• JOB ITEM
The lines wanted are those from the one containing "(486, 302) = (469, 249): yellow" to the last line of the entries below; output them exactly, leaving out pictures.

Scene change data

=-=-=-=-=

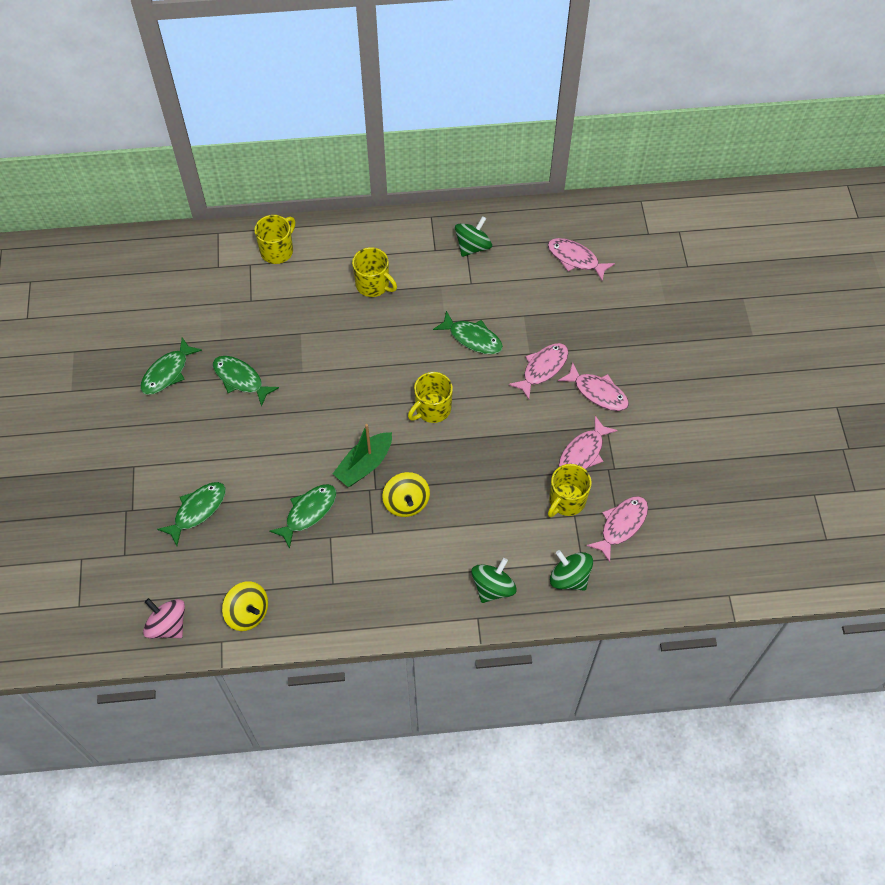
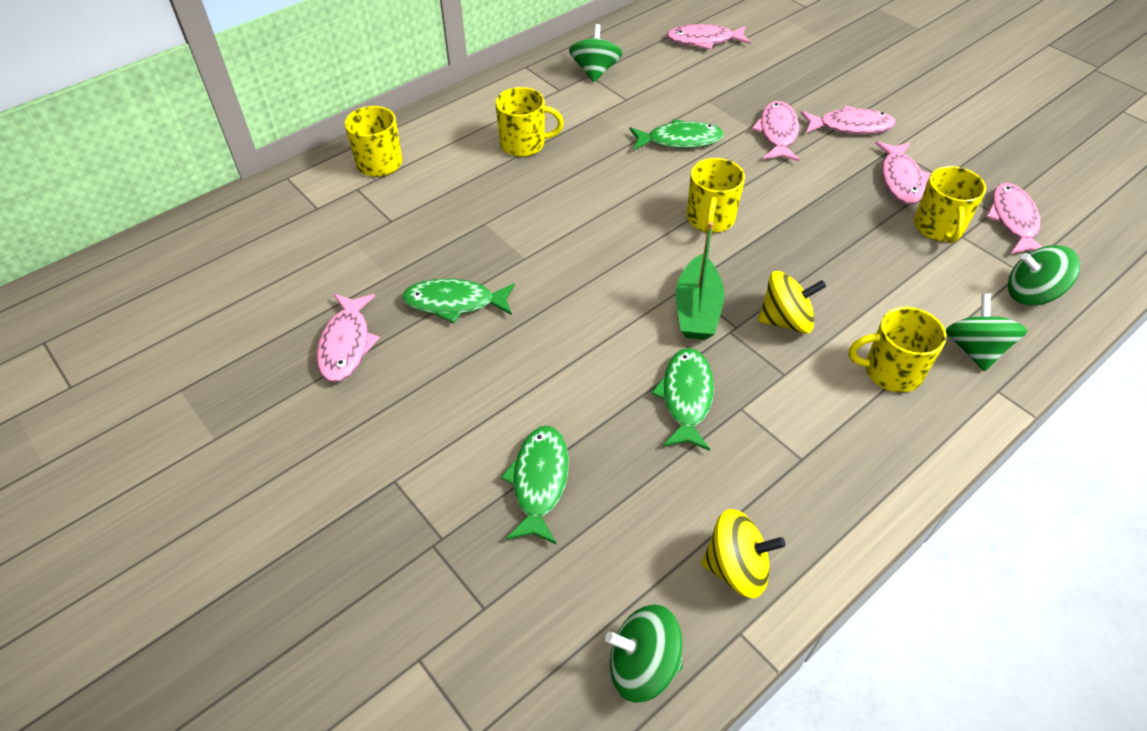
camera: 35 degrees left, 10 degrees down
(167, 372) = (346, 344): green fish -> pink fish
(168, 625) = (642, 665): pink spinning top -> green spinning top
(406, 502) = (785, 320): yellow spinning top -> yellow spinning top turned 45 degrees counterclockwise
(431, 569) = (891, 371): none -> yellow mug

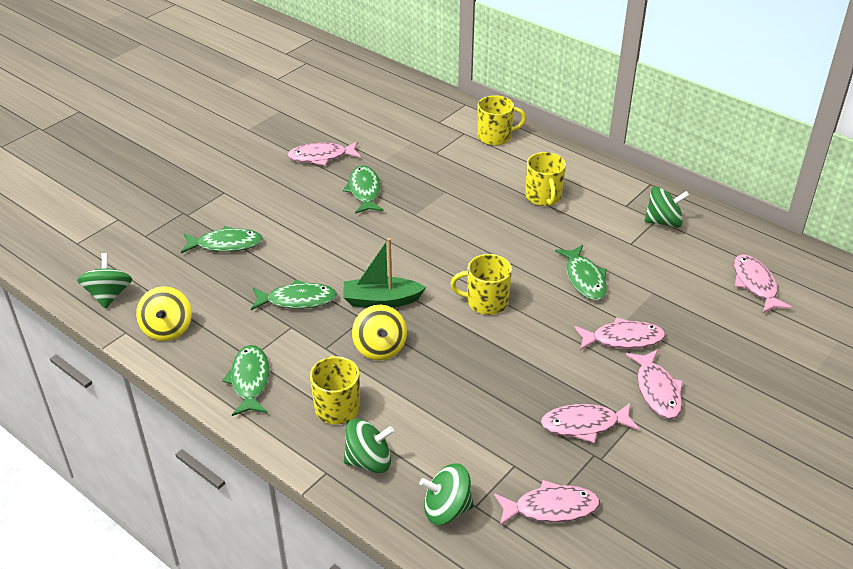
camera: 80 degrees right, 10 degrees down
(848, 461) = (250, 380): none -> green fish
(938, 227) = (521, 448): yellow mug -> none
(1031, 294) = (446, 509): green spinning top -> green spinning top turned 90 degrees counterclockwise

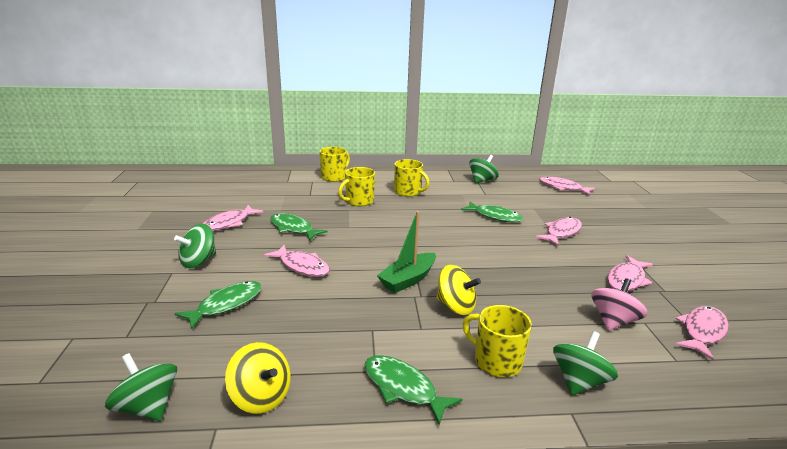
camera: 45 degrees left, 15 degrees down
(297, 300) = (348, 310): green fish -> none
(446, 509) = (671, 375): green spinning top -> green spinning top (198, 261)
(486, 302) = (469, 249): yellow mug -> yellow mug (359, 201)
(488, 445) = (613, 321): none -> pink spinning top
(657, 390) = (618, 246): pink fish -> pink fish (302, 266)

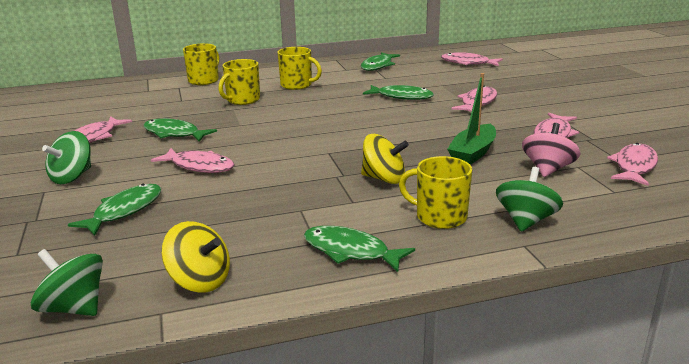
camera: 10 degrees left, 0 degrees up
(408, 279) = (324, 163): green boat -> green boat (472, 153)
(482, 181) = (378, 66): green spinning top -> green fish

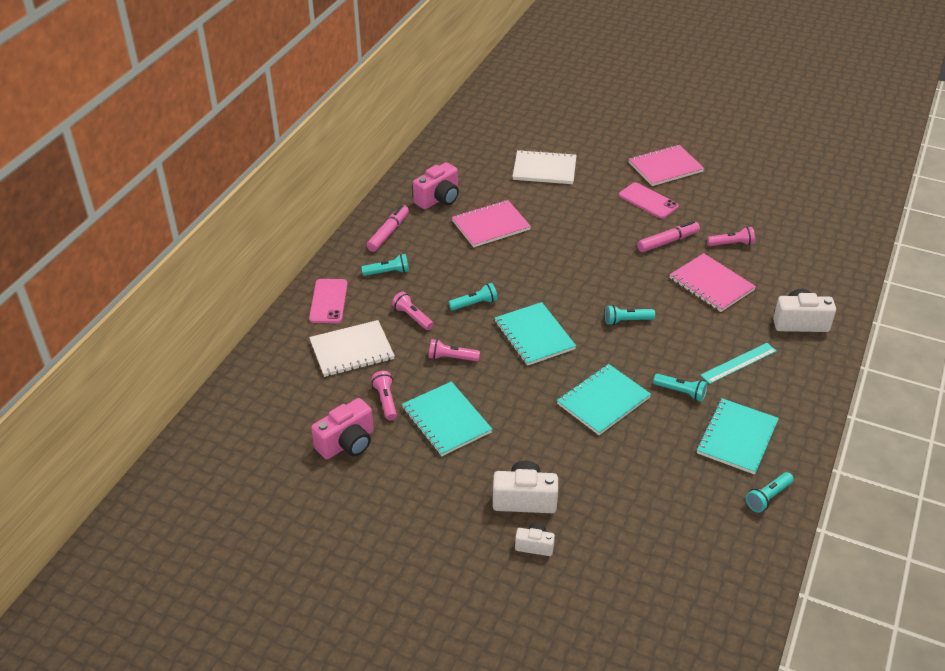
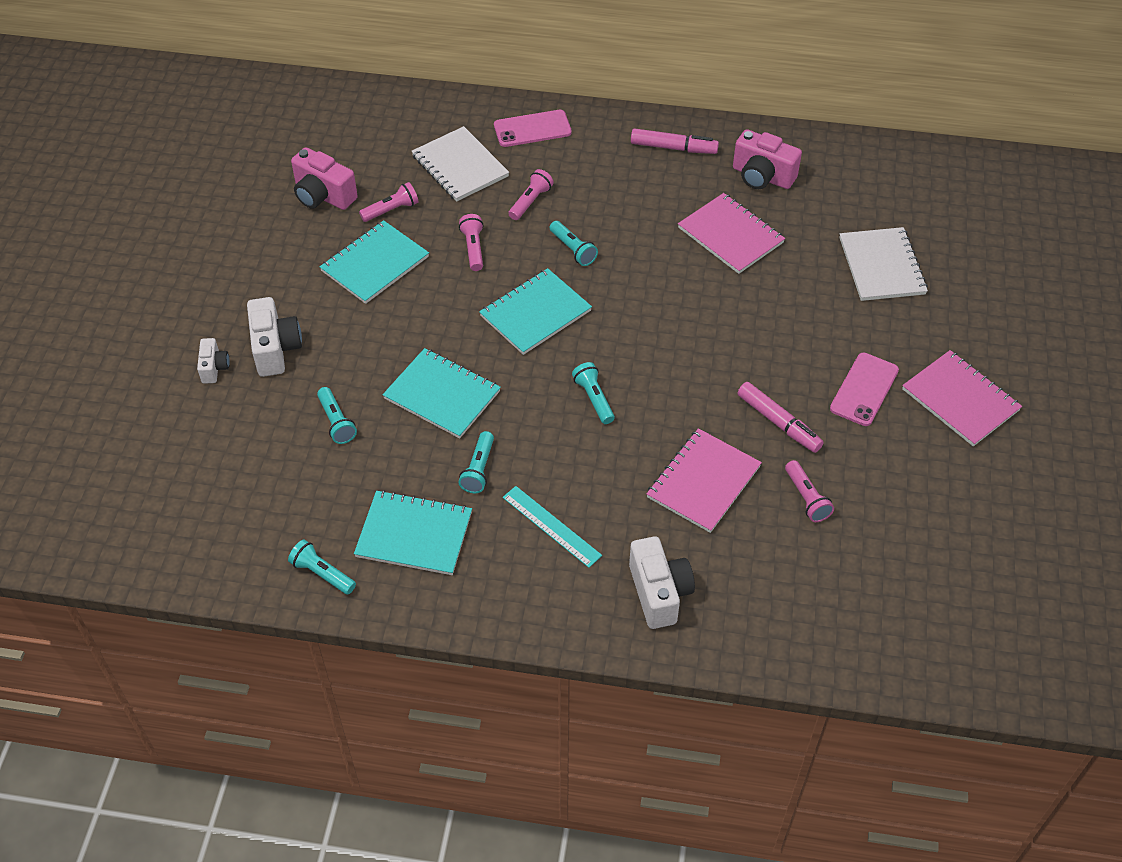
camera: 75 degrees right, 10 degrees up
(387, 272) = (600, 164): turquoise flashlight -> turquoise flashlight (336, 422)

=-=-=-=-=

• SOLUTION TO THIS TASK
(486, 302) = (469, 249): yellow mug -> yellow mug (359, 201)
(488, 445) = (613, 321): none -> pink spinning top
(657, 390) = (618, 246): pink fish -> pink fish (302, 266)

camera: 10 degrees left, 0 degrees up
(408, 279) = (324, 163): green boat -> green boat (472, 153)
(482, 181) = (378, 66): green spinning top -> green fish

camera: 75 degrees right, 10 degrees up
(387, 272) = (600, 164): turquoise flashlight -> turquoise flashlight (336, 422)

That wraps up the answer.